What needs to be done: Wherever the word "dumbbell" occurs in the lines below, copy the whole line.

═════ Entries shown ═════

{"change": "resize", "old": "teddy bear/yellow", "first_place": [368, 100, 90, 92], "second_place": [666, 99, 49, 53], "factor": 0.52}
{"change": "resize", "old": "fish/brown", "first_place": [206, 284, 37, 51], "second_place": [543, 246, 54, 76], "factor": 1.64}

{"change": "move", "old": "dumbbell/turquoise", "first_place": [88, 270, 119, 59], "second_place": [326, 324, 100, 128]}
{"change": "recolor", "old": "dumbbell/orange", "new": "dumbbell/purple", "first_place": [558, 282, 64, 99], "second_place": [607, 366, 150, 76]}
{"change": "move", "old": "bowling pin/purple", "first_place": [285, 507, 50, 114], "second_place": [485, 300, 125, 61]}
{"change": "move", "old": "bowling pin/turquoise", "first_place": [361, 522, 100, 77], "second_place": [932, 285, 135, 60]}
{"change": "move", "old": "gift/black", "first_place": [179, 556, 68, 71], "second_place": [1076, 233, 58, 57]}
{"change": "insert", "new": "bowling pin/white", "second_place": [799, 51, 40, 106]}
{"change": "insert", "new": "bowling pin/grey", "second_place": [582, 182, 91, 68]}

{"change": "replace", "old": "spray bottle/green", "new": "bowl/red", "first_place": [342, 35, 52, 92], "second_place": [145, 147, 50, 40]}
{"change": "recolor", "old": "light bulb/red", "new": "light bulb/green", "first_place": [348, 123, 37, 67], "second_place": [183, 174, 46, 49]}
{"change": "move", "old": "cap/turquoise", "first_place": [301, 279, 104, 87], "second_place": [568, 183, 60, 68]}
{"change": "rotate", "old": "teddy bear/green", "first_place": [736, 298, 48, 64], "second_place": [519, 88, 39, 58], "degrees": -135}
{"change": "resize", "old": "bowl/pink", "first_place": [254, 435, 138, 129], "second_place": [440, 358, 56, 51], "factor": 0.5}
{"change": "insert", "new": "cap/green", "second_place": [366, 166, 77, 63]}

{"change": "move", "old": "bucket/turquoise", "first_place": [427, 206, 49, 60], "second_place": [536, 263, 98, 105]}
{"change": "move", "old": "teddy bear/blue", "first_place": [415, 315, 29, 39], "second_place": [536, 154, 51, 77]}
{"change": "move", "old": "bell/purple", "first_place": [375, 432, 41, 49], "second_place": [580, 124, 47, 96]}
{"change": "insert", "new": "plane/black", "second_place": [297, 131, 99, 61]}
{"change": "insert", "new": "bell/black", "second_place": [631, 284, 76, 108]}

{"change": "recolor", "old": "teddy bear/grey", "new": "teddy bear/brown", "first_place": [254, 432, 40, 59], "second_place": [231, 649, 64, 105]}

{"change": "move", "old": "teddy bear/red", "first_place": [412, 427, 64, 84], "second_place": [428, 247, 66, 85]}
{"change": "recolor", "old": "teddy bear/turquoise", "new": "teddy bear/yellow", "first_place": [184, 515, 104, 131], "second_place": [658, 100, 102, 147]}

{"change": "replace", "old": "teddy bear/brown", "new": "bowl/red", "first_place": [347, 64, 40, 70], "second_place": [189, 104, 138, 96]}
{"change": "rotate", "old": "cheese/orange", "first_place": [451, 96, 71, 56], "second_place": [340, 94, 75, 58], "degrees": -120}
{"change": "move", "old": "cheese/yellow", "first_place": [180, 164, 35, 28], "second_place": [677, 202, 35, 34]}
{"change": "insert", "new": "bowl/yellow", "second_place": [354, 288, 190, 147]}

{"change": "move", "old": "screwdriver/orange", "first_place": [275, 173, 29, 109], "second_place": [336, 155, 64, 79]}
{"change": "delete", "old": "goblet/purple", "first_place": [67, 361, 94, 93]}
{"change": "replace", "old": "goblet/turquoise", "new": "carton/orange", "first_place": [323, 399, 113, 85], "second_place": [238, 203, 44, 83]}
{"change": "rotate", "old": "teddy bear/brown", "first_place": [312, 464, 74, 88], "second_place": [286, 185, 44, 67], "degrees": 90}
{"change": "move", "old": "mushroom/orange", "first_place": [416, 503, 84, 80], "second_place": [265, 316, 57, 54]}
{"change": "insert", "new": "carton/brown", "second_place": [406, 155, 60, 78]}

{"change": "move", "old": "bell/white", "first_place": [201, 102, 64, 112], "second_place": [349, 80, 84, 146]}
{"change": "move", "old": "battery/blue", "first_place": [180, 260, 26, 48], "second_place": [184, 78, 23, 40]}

═════

Written response:
{"change": "move", "old": "dumbbell/turquoise", "first_place": [88, 270, 119, 59], "second_place": [326, 324, 100, 128]}
{"change": "recolor", "old": "dumbbell/orange", "new": "dumbbell/purple", "first_place": [558, 282, 64, 99], "second_place": [607, 366, 150, 76]}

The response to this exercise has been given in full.